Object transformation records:
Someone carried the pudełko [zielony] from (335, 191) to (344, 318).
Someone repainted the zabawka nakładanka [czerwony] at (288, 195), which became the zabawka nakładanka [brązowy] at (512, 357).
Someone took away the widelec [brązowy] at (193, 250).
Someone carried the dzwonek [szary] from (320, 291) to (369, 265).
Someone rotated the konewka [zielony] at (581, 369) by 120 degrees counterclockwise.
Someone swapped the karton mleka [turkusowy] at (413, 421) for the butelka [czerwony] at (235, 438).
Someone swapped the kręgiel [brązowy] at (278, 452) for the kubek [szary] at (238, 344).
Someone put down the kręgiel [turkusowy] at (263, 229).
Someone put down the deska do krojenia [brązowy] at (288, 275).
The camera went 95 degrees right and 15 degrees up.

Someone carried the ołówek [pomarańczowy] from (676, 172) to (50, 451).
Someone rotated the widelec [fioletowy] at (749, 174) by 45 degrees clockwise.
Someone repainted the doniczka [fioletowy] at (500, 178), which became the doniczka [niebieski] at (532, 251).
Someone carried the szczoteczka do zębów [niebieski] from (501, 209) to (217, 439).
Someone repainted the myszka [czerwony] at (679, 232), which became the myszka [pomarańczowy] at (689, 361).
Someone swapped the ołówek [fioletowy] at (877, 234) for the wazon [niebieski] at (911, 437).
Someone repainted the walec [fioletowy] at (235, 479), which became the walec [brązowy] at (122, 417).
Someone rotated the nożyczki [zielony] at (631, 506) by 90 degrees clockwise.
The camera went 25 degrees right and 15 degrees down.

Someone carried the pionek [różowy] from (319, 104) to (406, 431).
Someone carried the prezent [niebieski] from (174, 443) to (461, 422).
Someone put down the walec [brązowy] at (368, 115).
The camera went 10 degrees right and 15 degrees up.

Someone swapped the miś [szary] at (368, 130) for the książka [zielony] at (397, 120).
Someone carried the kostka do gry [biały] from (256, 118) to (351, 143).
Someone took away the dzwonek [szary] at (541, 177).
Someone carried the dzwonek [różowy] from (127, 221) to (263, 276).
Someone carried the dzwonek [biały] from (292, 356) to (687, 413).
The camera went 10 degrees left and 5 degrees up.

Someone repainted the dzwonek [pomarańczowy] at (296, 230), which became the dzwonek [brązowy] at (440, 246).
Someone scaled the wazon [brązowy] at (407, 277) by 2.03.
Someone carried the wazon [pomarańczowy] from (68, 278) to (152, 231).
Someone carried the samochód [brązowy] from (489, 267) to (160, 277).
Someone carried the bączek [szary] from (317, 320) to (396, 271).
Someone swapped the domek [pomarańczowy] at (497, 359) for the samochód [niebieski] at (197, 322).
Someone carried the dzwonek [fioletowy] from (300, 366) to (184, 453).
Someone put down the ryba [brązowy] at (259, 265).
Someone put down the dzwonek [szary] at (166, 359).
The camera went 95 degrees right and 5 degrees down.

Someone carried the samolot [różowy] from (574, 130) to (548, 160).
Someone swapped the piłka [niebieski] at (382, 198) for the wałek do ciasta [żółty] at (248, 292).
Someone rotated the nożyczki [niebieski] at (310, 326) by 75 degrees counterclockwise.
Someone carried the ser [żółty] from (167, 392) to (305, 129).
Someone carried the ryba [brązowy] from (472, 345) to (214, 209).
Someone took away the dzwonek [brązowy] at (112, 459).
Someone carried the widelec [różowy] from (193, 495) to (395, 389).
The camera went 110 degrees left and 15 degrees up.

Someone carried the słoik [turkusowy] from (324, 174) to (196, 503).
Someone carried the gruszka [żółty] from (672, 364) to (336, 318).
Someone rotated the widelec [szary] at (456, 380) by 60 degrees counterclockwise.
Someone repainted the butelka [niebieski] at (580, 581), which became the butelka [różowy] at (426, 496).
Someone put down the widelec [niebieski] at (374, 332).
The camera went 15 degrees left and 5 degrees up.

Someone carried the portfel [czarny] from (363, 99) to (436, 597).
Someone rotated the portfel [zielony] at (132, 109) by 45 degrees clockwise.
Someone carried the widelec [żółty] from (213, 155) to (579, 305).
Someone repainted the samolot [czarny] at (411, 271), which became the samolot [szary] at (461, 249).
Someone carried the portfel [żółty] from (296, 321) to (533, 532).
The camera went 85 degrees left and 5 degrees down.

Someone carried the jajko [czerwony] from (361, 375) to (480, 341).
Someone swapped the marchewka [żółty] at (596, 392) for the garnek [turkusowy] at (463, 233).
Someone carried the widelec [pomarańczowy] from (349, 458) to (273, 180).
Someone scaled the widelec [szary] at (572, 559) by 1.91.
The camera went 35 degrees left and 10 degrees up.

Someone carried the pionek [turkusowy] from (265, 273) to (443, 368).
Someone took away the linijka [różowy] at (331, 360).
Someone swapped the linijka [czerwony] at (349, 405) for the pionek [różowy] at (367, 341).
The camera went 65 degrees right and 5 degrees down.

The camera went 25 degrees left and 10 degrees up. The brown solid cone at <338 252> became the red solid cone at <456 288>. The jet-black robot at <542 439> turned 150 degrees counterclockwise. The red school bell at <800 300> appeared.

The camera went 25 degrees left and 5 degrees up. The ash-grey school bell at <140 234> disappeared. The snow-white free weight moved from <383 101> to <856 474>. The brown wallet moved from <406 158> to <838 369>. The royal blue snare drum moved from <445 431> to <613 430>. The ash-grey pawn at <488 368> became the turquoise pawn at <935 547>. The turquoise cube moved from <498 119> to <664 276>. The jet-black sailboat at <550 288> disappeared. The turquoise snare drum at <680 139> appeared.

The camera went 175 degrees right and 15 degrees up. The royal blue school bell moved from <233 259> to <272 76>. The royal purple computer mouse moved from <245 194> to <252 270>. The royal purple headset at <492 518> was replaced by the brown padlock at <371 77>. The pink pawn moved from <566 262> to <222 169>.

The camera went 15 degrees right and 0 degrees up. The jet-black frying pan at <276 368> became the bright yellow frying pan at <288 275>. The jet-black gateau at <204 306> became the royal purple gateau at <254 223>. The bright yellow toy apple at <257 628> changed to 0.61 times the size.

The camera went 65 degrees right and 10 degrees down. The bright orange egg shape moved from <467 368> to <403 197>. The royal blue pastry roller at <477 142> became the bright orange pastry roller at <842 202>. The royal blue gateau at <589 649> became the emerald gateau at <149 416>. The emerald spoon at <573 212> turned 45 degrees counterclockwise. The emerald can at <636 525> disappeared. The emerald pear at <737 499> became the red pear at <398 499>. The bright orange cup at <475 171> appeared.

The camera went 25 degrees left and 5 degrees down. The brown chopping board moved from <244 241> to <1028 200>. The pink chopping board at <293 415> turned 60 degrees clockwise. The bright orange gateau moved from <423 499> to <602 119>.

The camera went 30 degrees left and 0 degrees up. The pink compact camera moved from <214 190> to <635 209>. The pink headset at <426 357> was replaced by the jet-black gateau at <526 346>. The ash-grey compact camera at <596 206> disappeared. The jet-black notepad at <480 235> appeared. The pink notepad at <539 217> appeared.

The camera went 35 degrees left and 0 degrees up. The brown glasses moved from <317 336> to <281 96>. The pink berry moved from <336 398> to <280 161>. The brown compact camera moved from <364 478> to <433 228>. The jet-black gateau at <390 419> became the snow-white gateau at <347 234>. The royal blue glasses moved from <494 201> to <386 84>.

▸ Exercise objective
Starting with the first entry and ending with the last, give all of them again unchanged.

▸ Output
Someone carried the pudełko [zielony] from (335, 191) to (344, 318).
Someone repainted the zabawka nakładanka [czerwony] at (288, 195), which became the zabawka nakładanka [brązowy] at (512, 357).
Someone took away the widelec [brązowy] at (193, 250).
Someone carried the dzwonek [szary] from (320, 291) to (369, 265).
Someone rotated the konewka [zielony] at (581, 369) by 120 degrees counterclockwise.
Someone swapped the karton mleka [turkusowy] at (413, 421) for the butelka [czerwony] at (235, 438).
Someone swapped the kręgiel [brązowy] at (278, 452) for the kubek [szary] at (238, 344).
Someone put down the kręgiel [turkusowy] at (263, 229).
Someone put down the deska do krojenia [brązowy] at (288, 275).
The camera went 95 degrees right and 15 degrees up.

Someone carried the ołówek [pomarańczowy] from (676, 172) to (50, 451).
Someone rotated the widelec [fioletowy] at (749, 174) by 45 degrees clockwise.
Someone repainted the doniczka [fioletowy] at (500, 178), which became the doniczka [niebieski] at (532, 251).
Someone carried the szczoteczka do zębów [niebieski] from (501, 209) to (217, 439).
Someone repainted the myszka [czerwony] at (679, 232), which became the myszka [pomarańczowy] at (689, 361).
Someone swapped the ołówek [fioletowy] at (877, 234) for the wazon [niebieski] at (911, 437).
Someone repainted the walec [fioletowy] at (235, 479), which became the walec [brązowy] at (122, 417).
Someone rotated the nożyczki [zielony] at (631, 506) by 90 degrees clockwise.
The camera went 25 degrees right and 15 degrees down.

Someone carried the pionek [różowy] from (319, 104) to (406, 431).
Someone carried the prezent [niebieski] from (174, 443) to (461, 422).
Someone put down the walec [brązowy] at (368, 115).
The camera went 10 degrees right and 15 degrees up.

Someone swapped the miś [szary] at (368, 130) for the książka [zielony] at (397, 120).
Someone carried the kostka do gry [biały] from (256, 118) to (351, 143).
Someone took away the dzwonek [szary] at (541, 177).
Someone carried the dzwonek [różowy] from (127, 221) to (263, 276).
Someone carried the dzwonek [biały] from (292, 356) to (687, 413).
The camera went 10 degrees left and 5 degrees up.

Someone repainted the dzwonek [pomarańczowy] at (296, 230), which became the dzwonek [brązowy] at (440, 246).
Someone scaled the wazon [brązowy] at (407, 277) by 2.03.
Someone carried the wazon [pomarańczowy] from (68, 278) to (152, 231).
Someone carried the samochód [brązowy] from (489, 267) to (160, 277).
Someone carried the bączek [szary] from (317, 320) to (396, 271).
Someone swapped the domek [pomarańczowy] at (497, 359) for the samochód [niebieski] at (197, 322).
Someone carried the dzwonek [fioletowy] from (300, 366) to (184, 453).
Someone put down the ryba [brązowy] at (259, 265).
Someone put down the dzwonek [szary] at (166, 359).
The camera went 95 degrees right and 5 degrees down.

Someone carried the samolot [różowy] from (574, 130) to (548, 160).
Someone swapped the piłka [niebieski] at (382, 198) for the wałek do ciasta [żółty] at (248, 292).
Someone rotated the nożyczki [niebieski] at (310, 326) by 75 degrees counterclockwise.
Someone carried the ser [żółty] from (167, 392) to (305, 129).
Someone carried the ryba [brązowy] from (472, 345) to (214, 209).
Someone took away the dzwonek [brązowy] at (112, 459).
Someone carried the widelec [różowy] from (193, 495) to (395, 389).
The camera went 110 degrees left and 15 degrees up.

Someone carried the słoik [turkusowy] from (324, 174) to (196, 503).
Someone carried the gruszka [żółty] from (672, 364) to (336, 318).
Someone rotated the widelec [szary] at (456, 380) by 60 degrees counterclockwise.
Someone repainted the butelka [niebieski] at (580, 581), which became the butelka [różowy] at (426, 496).
Someone put down the widelec [niebieski] at (374, 332).
The camera went 15 degrees left and 5 degrees up.

Someone carried the portfel [czarny] from (363, 99) to (436, 597).
Someone rotated the portfel [zielony] at (132, 109) by 45 degrees clockwise.
Someone carried the widelec [żółty] from (213, 155) to (579, 305).
Someone repainted the samolot [czarny] at (411, 271), which became the samolot [szary] at (461, 249).
Someone carried the portfel [żółty] from (296, 321) to (533, 532).
The camera went 85 degrees left and 5 degrees down.

Someone carried the jajko [czerwony] from (361, 375) to (480, 341).
Someone swapped the marchewka [żółty] at (596, 392) for the garnek [turkusowy] at (463, 233).
Someone carried the widelec [pomarańczowy] from (349, 458) to (273, 180).
Someone scaled the widelec [szary] at (572, 559) by 1.91.
The camera went 35 degrees left and 10 degrees up.

Someone carried the pionek [turkusowy] from (265, 273) to (443, 368).
Someone took away the linijka [różowy] at (331, 360).
Someone swapped the linijka [czerwony] at (349, 405) for the pionek [różowy] at (367, 341).
The camera went 65 degrees right and 5 degrees down.

The camera went 25 degrees left and 10 degrees up. The brown solid cone at <338 252> became the red solid cone at <456 288>. The jet-black robot at <542 439> turned 150 degrees counterclockwise. The red school bell at <800 300> appeared.

The camera went 25 degrees left and 5 degrees up. The ash-grey school bell at <140 234> disappeared. The snow-white free weight moved from <383 101> to <856 474>. The brown wallet moved from <406 158> to <838 369>. The royal blue snare drum moved from <445 431> to <613 430>. The ash-grey pawn at <488 368> became the turquoise pawn at <935 547>. The turquoise cube moved from <498 119> to <664 276>. The jet-black sailboat at <550 288> disappeared. The turquoise snare drum at <680 139> appeared.

The camera went 175 degrees right and 15 degrees up. The royal blue school bell moved from <233 259> to <272 76>. The royal purple computer mouse moved from <245 194> to <252 270>. The royal purple headset at <492 518> was replaced by the brown padlock at <371 77>. The pink pawn moved from <566 262> to <222 169>.

The camera went 15 degrees right and 0 degrees up. The jet-black frying pan at <276 368> became the bright yellow frying pan at <288 275>. The jet-black gateau at <204 306> became the royal purple gateau at <254 223>. The bright yellow toy apple at <257 628> changed to 0.61 times the size.

The camera went 65 degrees right and 10 degrees down. The bright orange egg shape moved from <467 368> to <403 197>. The royal blue pastry roller at <477 142> became the bright orange pastry roller at <842 202>. The royal blue gateau at <589 649> became the emerald gateau at <149 416>. The emerald spoon at <573 212> turned 45 degrees counterclockwise. The emerald can at <636 525> disappeared. The emerald pear at <737 499> became the red pear at <398 499>. The bright orange cup at <475 171> appeared.

The camera went 25 degrees left and 5 degrees down. The brown chopping board moved from <244 241> to <1028 200>. The pink chopping board at <293 415> turned 60 degrees clockwise. The bright orange gateau moved from <423 499> to <602 119>.

The camera went 30 degrees left and 0 degrees up. The pink compact camera moved from <214 190> to <635 209>. The pink headset at <426 357> was replaced by the jet-black gateau at <526 346>. The ash-grey compact camera at <596 206> disappeared. The jet-black notepad at <480 235> appeared. The pink notepad at <539 217> appeared.

The camera went 35 degrees left and 0 degrees up. The brown glasses moved from <317 336> to <281 96>. The pink berry moved from <336 398> to <280 161>. The brown compact camera moved from <364 478> to <433 228>. The jet-black gateau at <390 419> became the snow-white gateau at <347 234>. The royal blue glasses moved from <494 201> to <386 84>.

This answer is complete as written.